ASSIGNMENT: Look for the word "SENSE" in the data below, and copy every line that holds it.

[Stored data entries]
#####
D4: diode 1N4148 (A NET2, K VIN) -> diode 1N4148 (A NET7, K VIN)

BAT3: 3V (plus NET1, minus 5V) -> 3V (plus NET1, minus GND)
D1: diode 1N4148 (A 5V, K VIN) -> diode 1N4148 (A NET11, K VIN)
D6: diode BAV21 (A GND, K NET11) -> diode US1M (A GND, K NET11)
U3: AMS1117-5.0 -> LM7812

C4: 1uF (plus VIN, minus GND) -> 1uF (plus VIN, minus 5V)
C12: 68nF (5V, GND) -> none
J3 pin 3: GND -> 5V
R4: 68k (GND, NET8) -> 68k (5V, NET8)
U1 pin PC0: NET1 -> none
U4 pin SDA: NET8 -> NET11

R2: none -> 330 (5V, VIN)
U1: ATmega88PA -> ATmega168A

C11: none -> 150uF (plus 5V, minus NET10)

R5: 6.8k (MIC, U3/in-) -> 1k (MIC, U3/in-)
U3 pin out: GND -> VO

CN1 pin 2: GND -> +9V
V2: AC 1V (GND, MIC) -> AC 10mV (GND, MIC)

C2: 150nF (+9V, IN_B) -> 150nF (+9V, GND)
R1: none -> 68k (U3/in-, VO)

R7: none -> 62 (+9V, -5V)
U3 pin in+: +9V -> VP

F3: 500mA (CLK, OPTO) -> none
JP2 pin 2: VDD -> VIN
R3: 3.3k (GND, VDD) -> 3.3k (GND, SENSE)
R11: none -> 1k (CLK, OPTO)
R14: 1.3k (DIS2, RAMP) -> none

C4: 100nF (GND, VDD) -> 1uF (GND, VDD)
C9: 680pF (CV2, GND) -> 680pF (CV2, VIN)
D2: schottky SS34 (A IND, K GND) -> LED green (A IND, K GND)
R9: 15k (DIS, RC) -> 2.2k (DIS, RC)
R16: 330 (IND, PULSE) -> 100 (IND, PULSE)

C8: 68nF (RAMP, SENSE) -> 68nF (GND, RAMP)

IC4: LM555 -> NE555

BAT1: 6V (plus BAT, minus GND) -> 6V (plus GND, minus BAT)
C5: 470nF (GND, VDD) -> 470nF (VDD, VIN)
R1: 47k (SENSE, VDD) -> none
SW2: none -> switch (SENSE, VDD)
#####
EXERCISE RESULT:
R3: 3.3k (GND, VDD) -> 3.3k (GND, SENSE)
C8: 68nF (RAMP, SENSE) -> 68nF (GND, RAMP)
R1: 47k (SENSE, VDD) -> none
SW2: none -> switch (SENSE, VDD)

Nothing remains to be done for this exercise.